■ Exercise
Answer with a bare number: the count of lines in the data below that contain the word "added".

■ Excerpted data
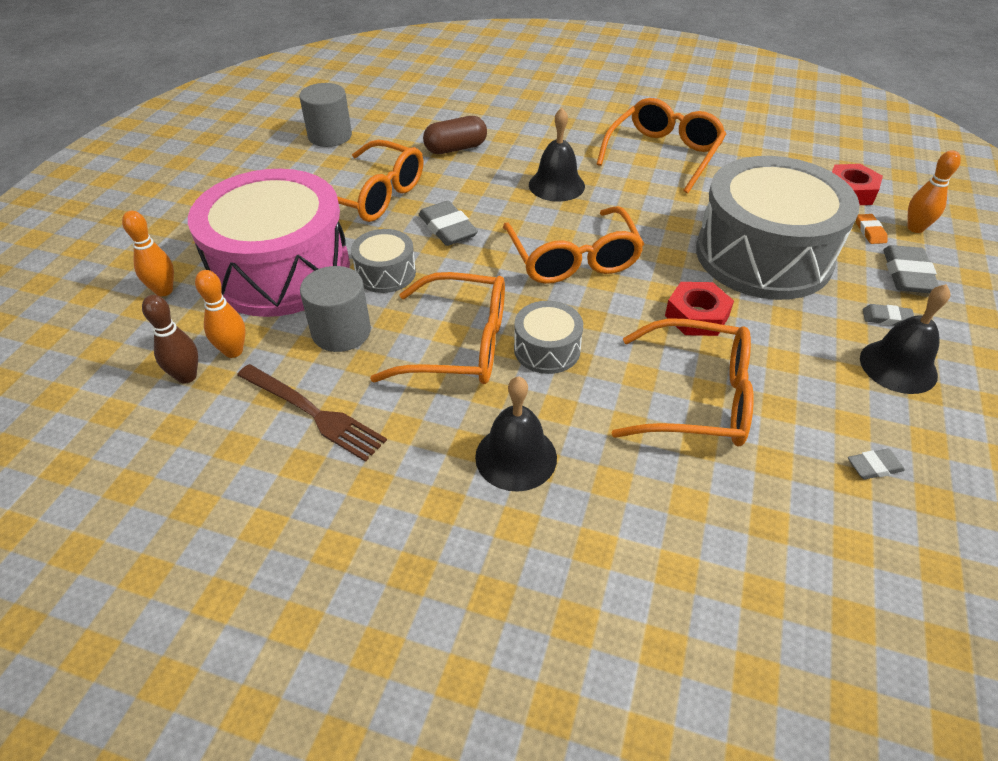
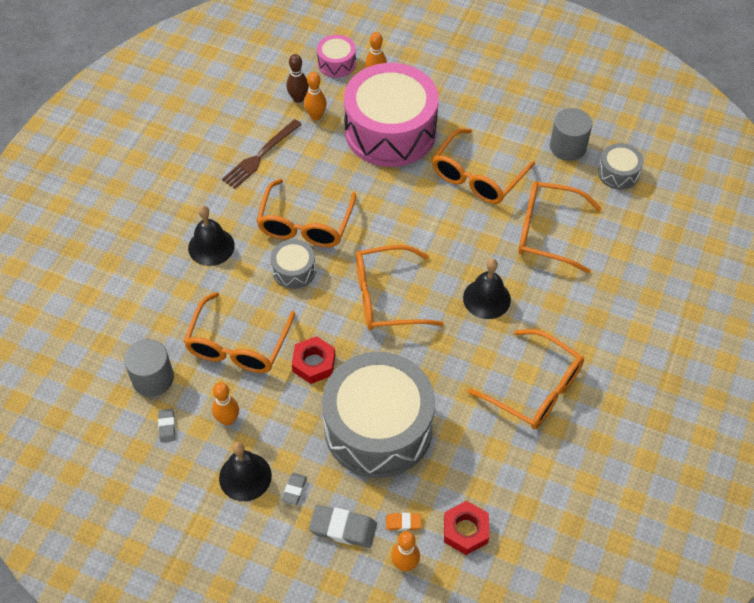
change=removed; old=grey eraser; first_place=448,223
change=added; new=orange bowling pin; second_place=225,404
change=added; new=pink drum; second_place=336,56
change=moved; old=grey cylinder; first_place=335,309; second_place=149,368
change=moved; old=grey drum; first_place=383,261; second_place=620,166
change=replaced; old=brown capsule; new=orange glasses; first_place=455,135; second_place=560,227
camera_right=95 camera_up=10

■ Solution
2